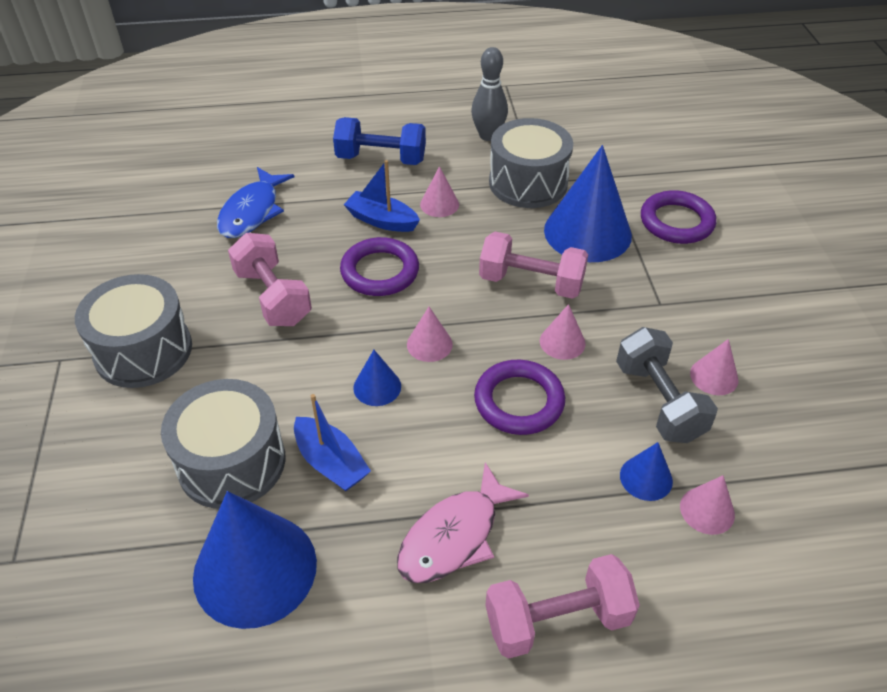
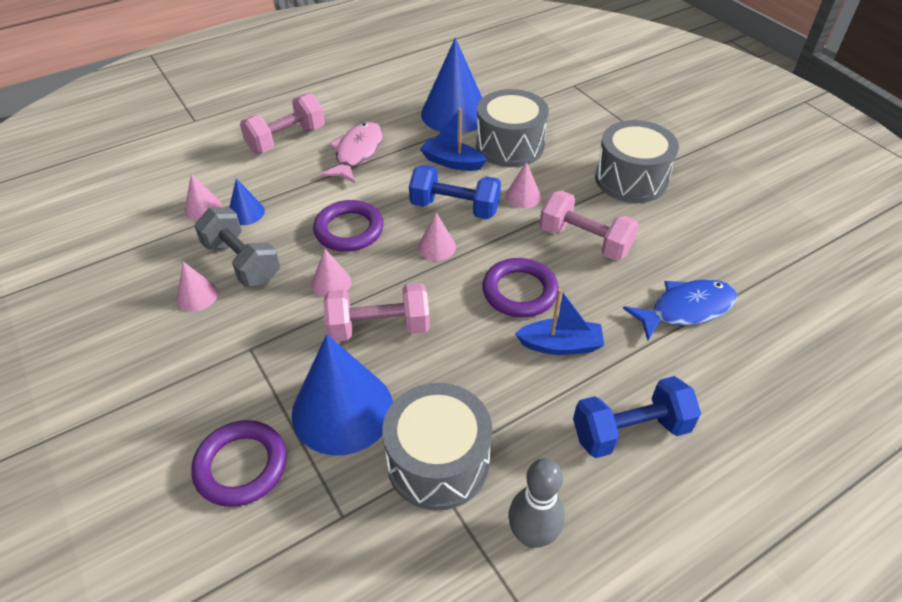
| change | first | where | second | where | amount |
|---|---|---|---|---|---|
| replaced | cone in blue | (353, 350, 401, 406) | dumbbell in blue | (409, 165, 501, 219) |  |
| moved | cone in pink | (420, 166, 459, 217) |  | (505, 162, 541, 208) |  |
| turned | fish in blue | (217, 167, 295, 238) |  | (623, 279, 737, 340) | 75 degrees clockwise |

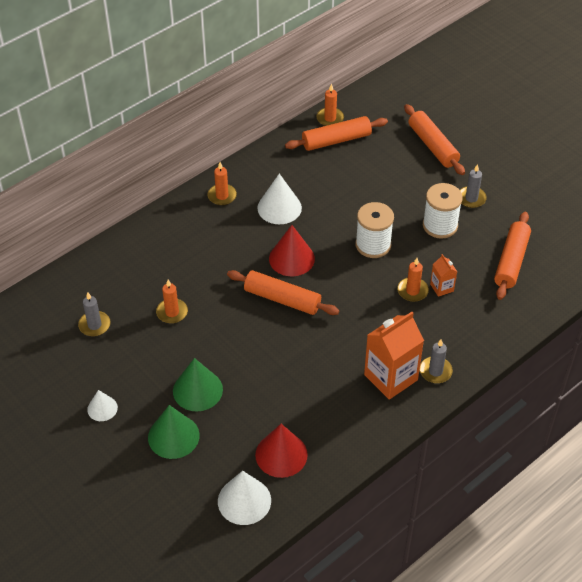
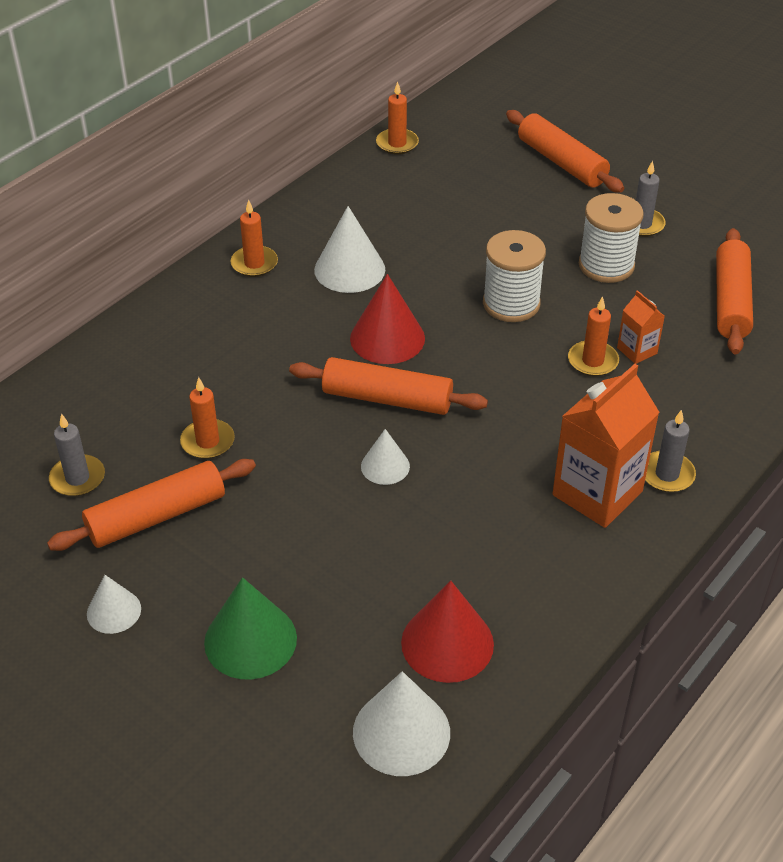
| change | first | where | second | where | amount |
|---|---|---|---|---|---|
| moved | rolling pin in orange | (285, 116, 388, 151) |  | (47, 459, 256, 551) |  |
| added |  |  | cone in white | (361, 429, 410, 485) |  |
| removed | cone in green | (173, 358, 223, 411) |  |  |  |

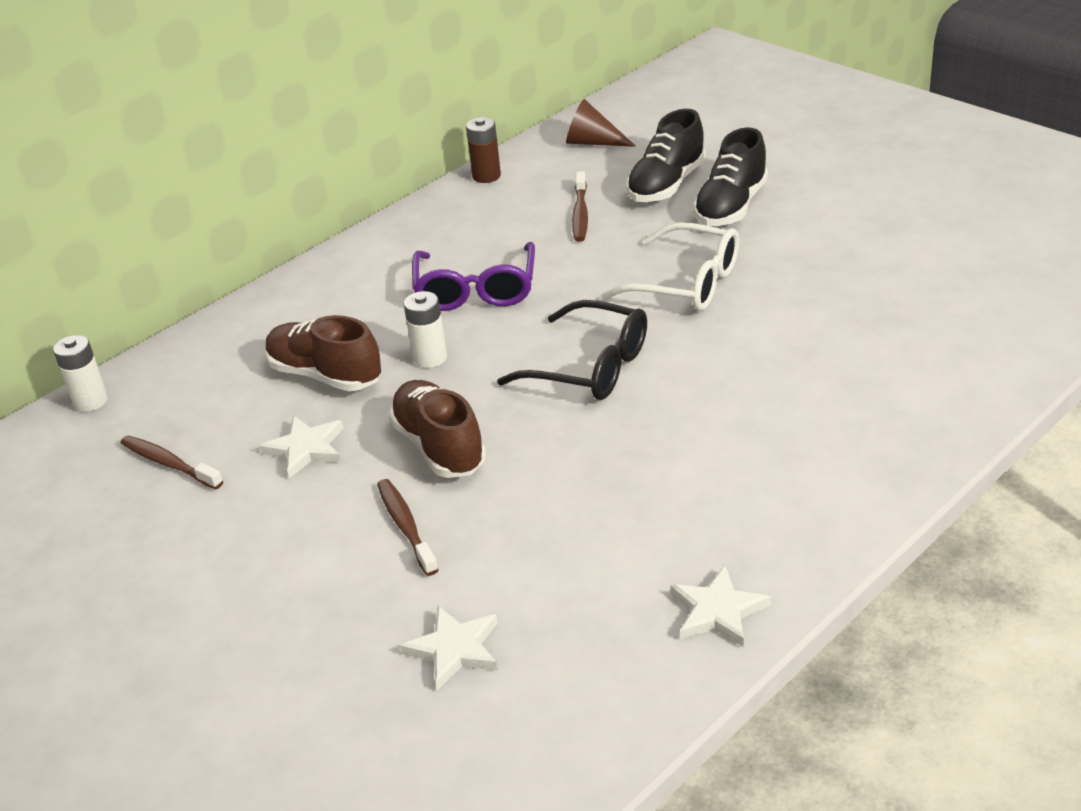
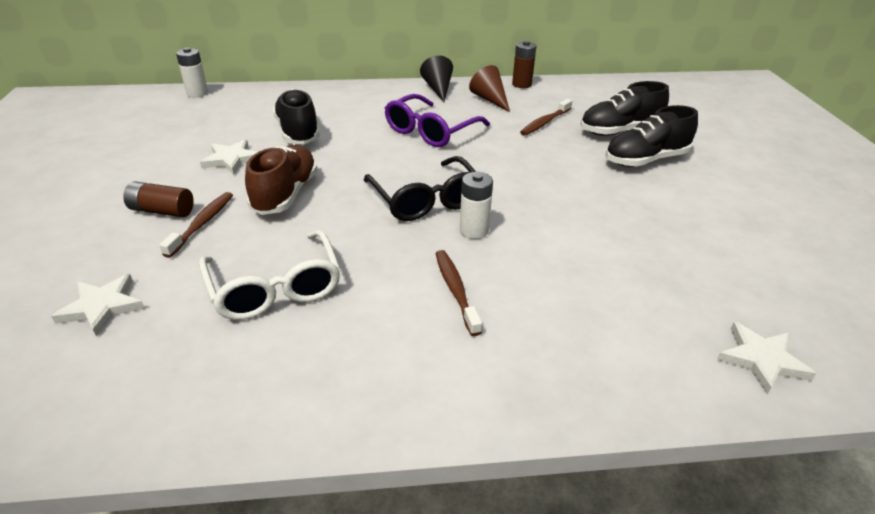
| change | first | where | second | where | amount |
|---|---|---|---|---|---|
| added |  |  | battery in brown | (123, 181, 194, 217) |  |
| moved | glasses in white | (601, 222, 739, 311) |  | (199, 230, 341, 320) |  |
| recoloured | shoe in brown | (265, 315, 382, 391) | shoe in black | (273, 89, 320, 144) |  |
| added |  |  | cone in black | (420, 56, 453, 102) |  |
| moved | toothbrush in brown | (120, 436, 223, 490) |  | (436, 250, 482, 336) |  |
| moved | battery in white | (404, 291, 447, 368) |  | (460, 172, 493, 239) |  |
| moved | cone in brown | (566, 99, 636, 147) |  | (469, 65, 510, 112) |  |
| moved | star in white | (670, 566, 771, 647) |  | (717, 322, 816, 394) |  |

**WORK TO BE COMPLETED:** From the entries above, extract only the lines running from the one containing "moved | glasses" through the one containing "moved | toothbrush", inclusive.

**OUTPUT BELOW:**
| moved | glasses in white | (601, 222, 739, 311) |  | (199, 230, 341, 320) |  |
| recoloured | shoe in brown | (265, 315, 382, 391) | shoe in black | (273, 89, 320, 144) |  |
| added |  |  | cone in black | (420, 56, 453, 102) |  |
| moved | toothbrush in brown | (120, 436, 223, 490) |  | (436, 250, 482, 336) |  |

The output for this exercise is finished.